■ EXERCISE BRIEF
From the entries below, return only the lines starting at the one that contains "Someone took away the BRIGHT YELLOW HOURGLASS" and ending at the one that contains "Someone put down the COBALT", exactly as they stand.

Object change descriptions
- Opening Delimiter -
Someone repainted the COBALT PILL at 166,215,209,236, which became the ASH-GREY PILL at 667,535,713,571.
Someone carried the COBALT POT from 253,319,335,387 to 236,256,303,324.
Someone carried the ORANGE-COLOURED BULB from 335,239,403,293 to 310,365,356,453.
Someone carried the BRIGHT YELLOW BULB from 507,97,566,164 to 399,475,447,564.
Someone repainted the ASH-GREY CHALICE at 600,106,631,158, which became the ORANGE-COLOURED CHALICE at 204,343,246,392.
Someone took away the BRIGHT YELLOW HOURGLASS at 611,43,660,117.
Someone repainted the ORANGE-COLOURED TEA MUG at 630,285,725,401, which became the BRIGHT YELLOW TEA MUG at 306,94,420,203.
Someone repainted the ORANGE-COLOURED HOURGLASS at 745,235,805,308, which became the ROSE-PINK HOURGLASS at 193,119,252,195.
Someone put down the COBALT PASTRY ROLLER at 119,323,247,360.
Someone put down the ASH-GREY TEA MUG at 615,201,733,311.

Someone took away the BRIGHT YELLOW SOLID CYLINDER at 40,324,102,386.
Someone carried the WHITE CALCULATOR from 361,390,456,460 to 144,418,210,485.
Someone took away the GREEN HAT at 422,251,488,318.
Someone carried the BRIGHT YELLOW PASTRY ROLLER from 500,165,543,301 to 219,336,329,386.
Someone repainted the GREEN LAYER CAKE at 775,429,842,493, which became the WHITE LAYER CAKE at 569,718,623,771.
- Closing Delimiter -
- Opening Delimiter -
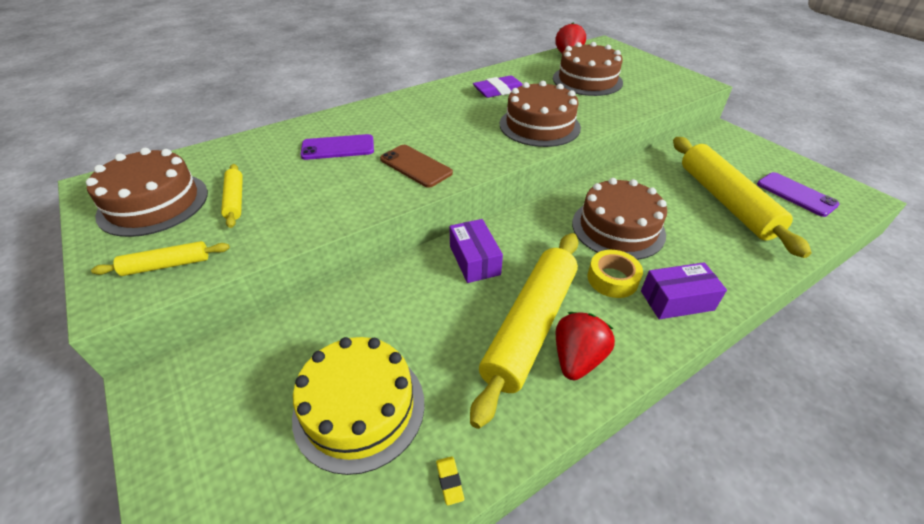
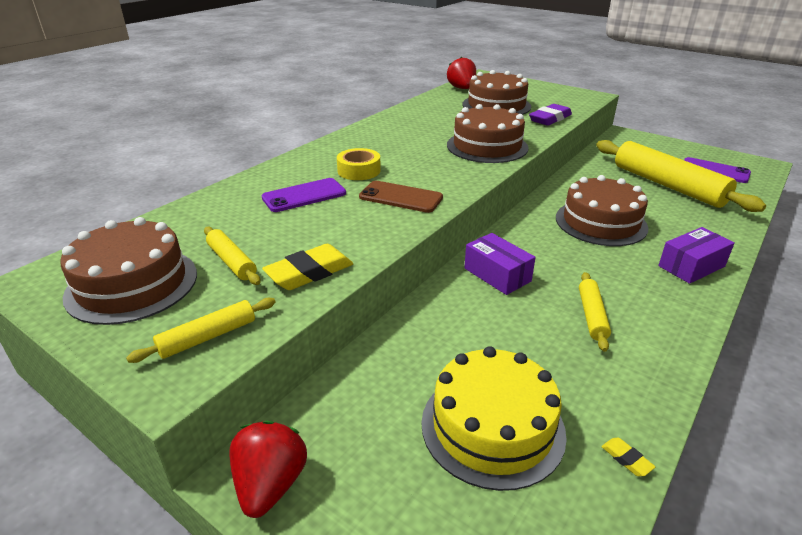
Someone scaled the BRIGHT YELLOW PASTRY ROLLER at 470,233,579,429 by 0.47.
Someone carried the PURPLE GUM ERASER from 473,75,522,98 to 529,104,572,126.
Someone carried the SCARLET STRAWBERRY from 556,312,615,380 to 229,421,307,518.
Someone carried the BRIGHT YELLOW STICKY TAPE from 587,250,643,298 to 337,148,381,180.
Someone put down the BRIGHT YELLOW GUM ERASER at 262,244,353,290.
- Closing Delimiter -
- Opening Delimiter -
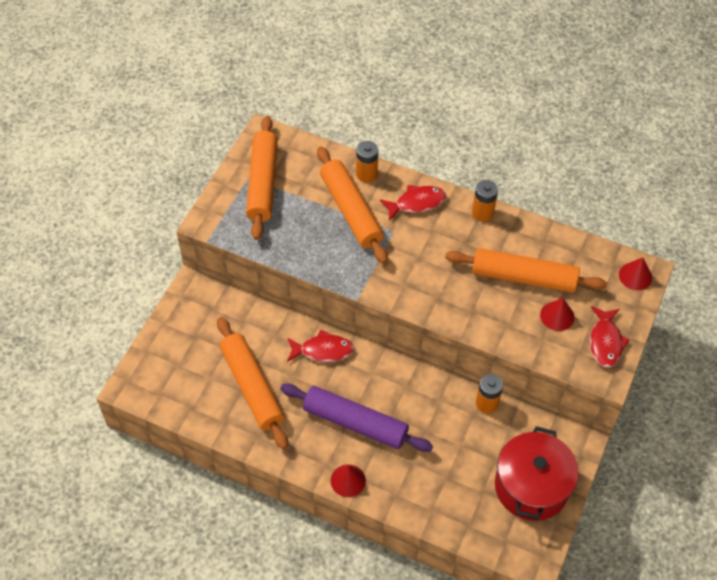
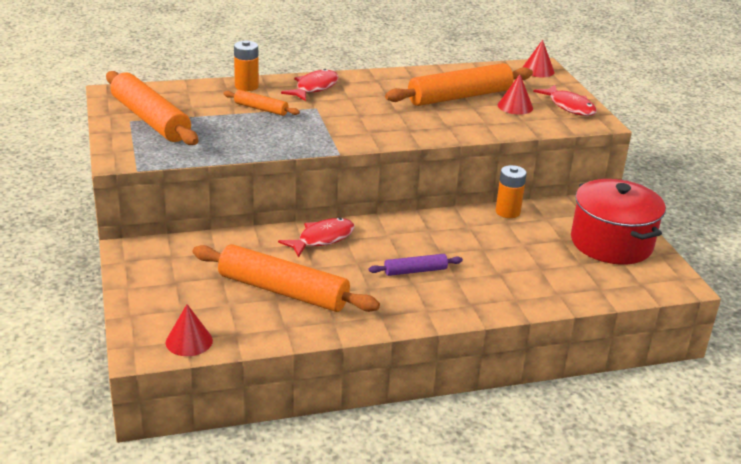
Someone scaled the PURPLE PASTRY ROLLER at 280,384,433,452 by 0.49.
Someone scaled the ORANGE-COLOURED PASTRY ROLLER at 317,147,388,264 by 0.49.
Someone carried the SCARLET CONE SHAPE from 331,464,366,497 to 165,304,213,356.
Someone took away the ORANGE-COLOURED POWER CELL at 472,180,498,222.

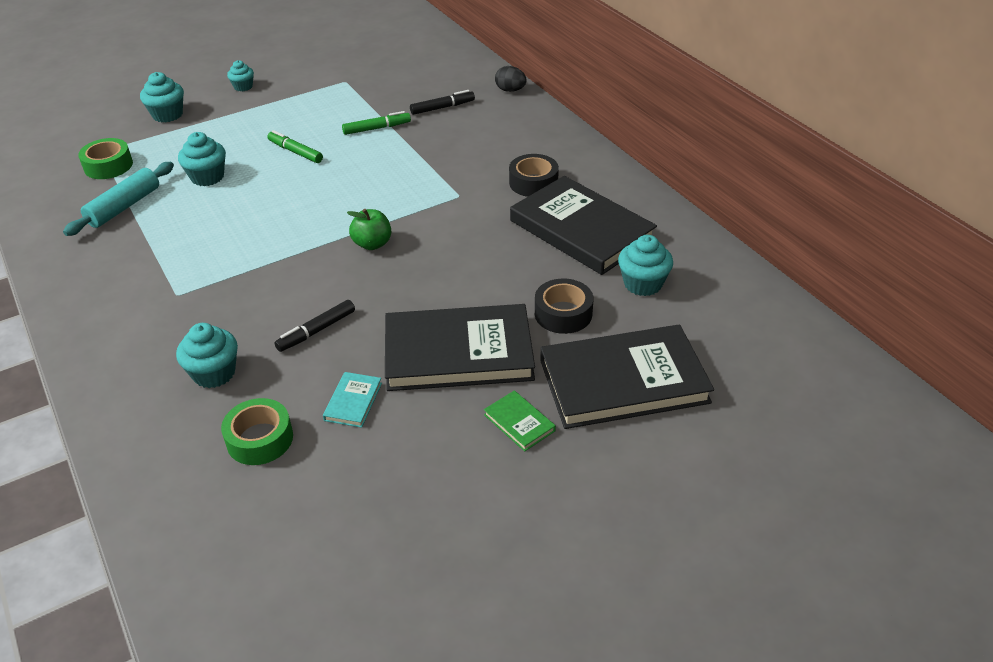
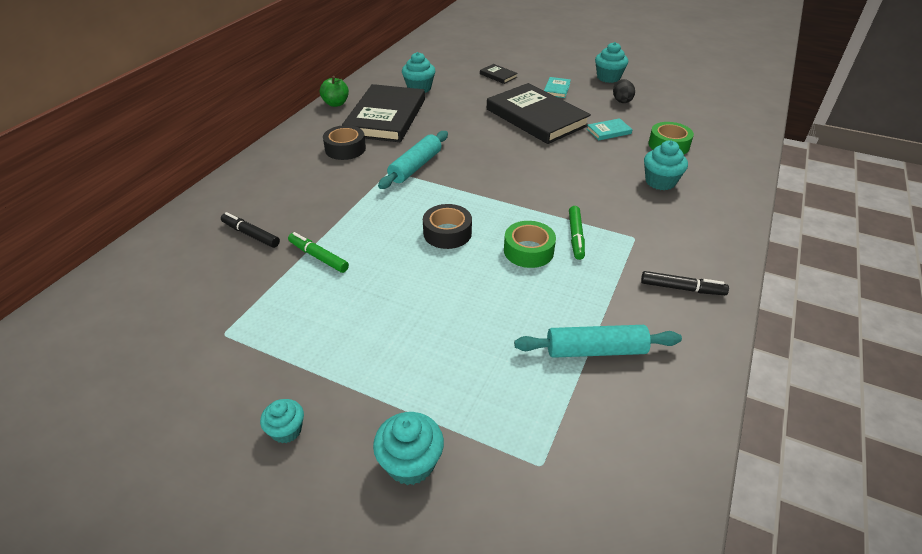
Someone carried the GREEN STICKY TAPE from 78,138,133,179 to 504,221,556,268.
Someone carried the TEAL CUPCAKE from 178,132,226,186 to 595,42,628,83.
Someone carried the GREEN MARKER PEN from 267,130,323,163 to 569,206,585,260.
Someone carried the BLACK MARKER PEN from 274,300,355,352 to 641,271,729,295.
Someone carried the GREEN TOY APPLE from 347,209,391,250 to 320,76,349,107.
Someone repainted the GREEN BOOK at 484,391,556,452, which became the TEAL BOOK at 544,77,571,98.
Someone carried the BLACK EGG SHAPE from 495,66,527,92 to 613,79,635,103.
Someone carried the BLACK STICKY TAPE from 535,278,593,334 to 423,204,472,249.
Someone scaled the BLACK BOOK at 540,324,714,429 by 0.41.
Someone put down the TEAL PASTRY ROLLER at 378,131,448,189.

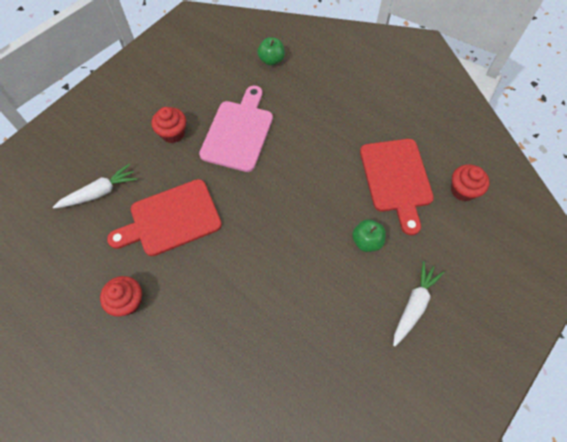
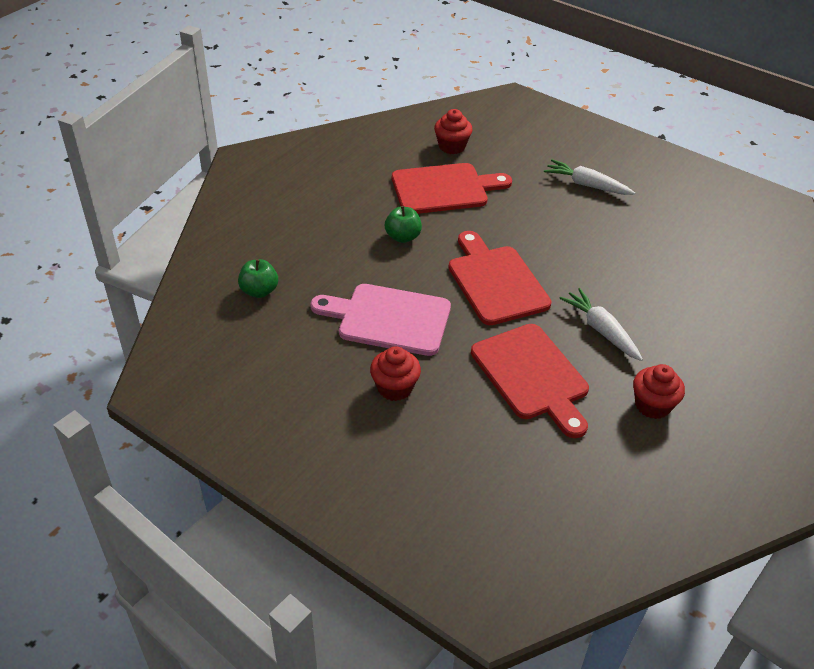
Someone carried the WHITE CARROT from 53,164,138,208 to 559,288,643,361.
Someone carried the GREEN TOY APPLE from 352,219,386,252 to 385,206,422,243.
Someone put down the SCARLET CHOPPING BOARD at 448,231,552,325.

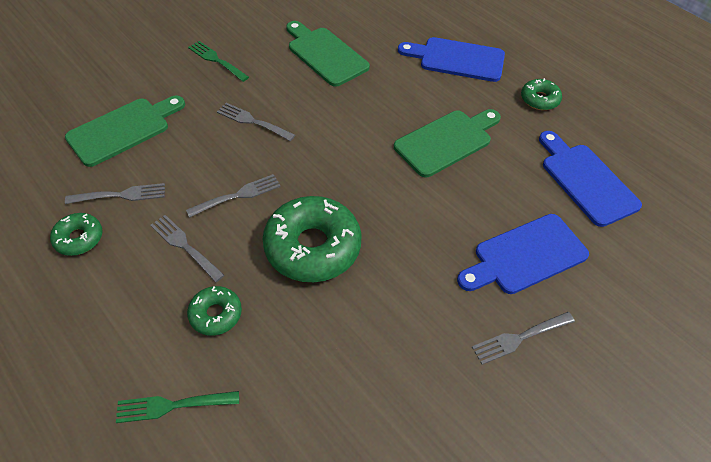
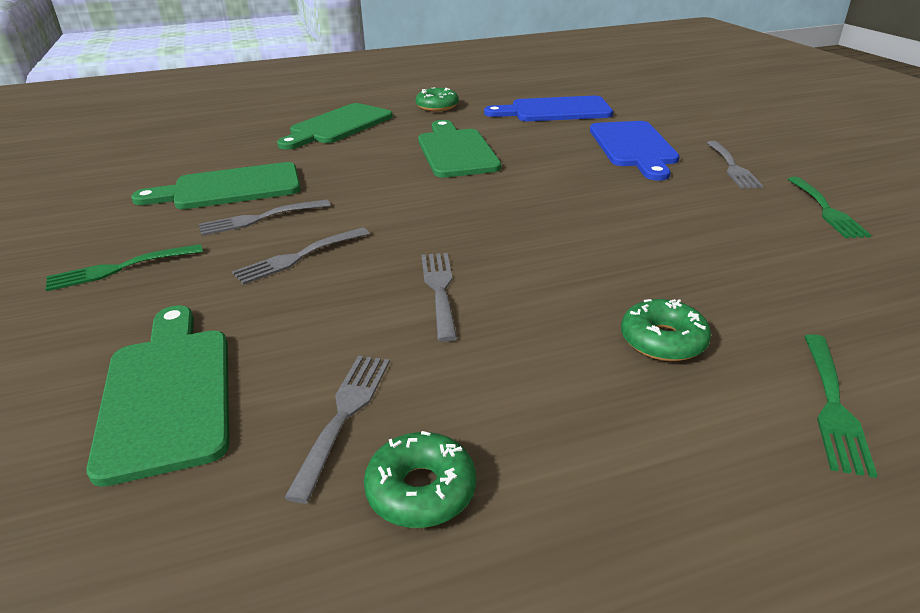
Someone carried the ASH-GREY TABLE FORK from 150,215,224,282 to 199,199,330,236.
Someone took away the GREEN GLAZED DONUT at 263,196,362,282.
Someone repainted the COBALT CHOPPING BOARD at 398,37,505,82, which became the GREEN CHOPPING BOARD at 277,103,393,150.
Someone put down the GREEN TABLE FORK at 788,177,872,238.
- Closing Delimiter -
■ WRITTEN RESPONSE
Someone took away the BRIGHT YELLOW HOURGLASS at 611,43,660,117.
Someone repainted the ORANGE-COLOURED TEA MUG at 630,285,725,401, which became the BRIGHT YELLOW TEA MUG at 306,94,420,203.
Someone repainted the ORANGE-COLOURED HOURGLASS at 745,235,805,308, which became the ROSE-PINK HOURGLASS at 193,119,252,195.
Someone put down the COBALT PASTRY ROLLER at 119,323,247,360.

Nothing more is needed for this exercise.